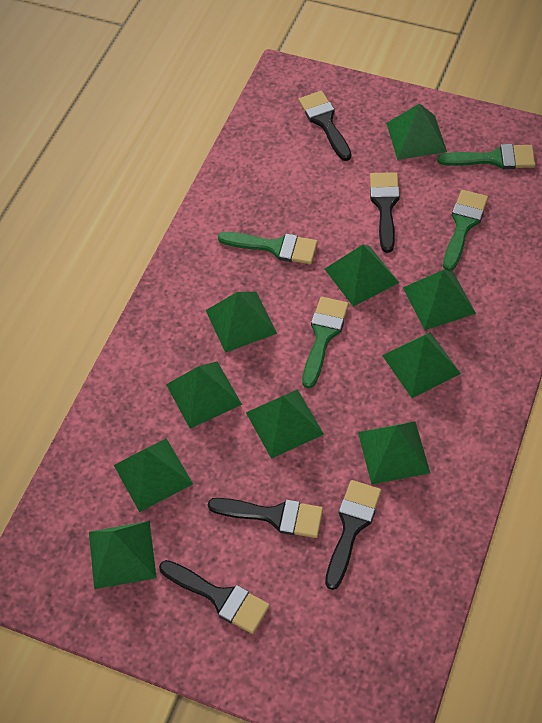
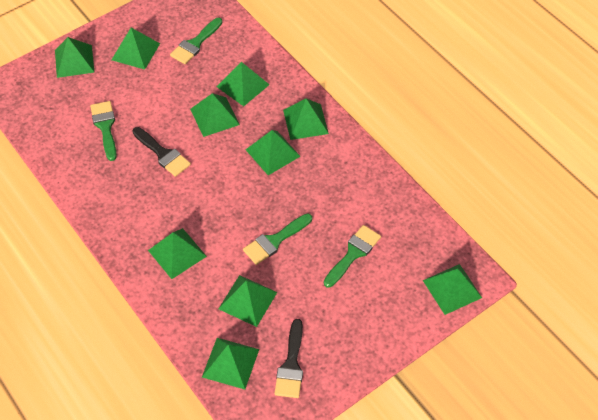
black brush: 5 -> 2

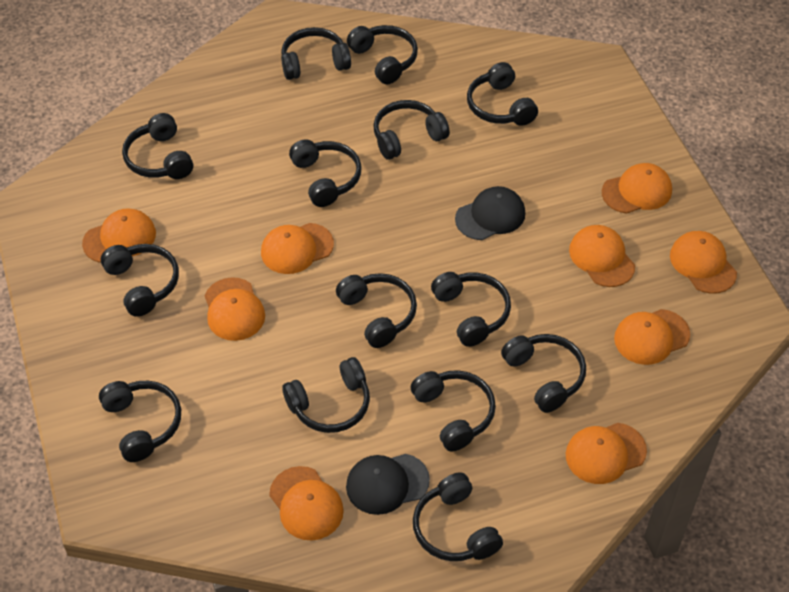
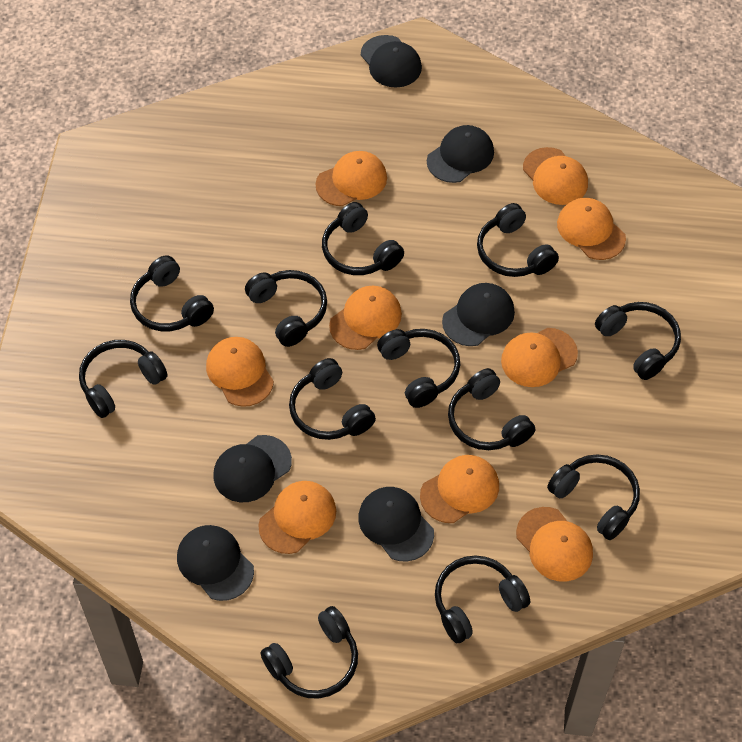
black cap: 2 -> 6
black headphones: 14 -> 12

> [Work to be completed] Output the material above verbatim but exclude each picture.

> [Result]
black brush: 5 -> 2

black cap: 2 -> 6
black headphones: 14 -> 12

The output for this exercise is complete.